▶ TASK
Everything from the line that contains "(485, 350) = (436, 241): orange" through the last line of the listing must be copied exactly, with both of those lines included and no others.

------ GIVEN DATA

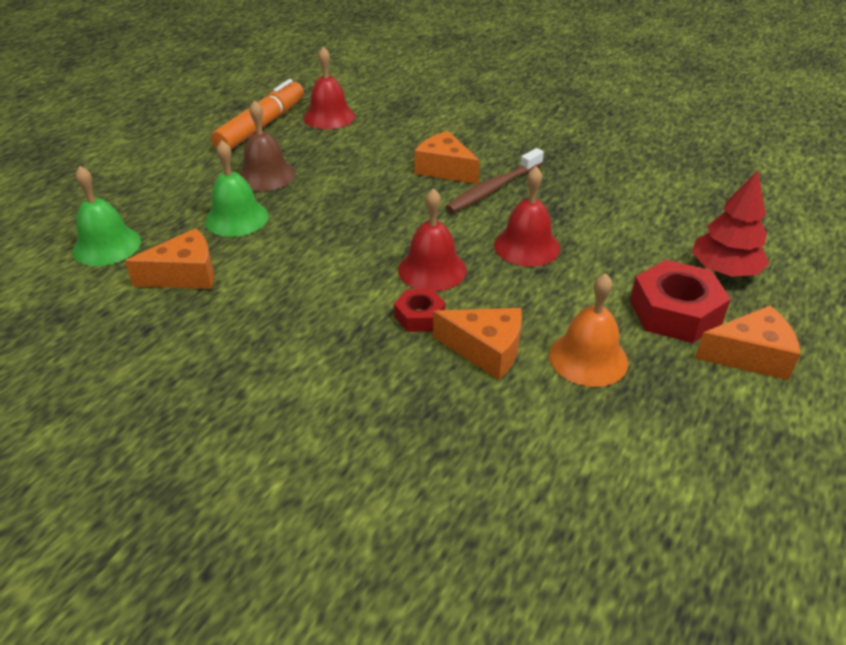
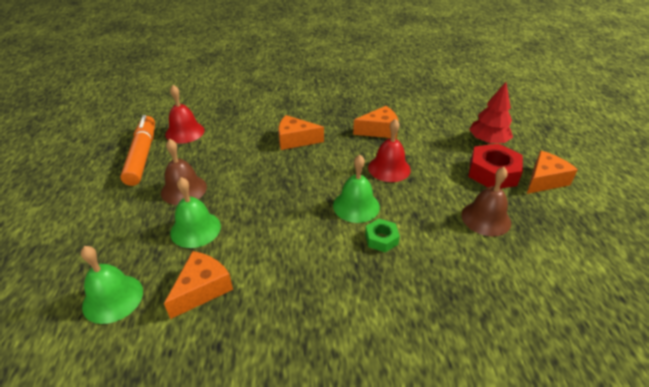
camera: 35 degrees left, 0 degrees up
(419, 316) = (381, 239): red nut -> green nut
(432, 269) = (356, 206): red bell -> green bell
(485, 350) = (436, 241): orange cheese -> orange cheese (379, 130)
(494, 188) = (335, 141): brown toothbrush -> none
(588, 358) = (486, 218): orange bell -> brown bell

------------

▶ TASK RESPONSE
(485, 350) = (436, 241): orange cheese -> orange cheese (379, 130)
(494, 188) = (335, 141): brown toothbrush -> none
(588, 358) = (486, 218): orange bell -> brown bell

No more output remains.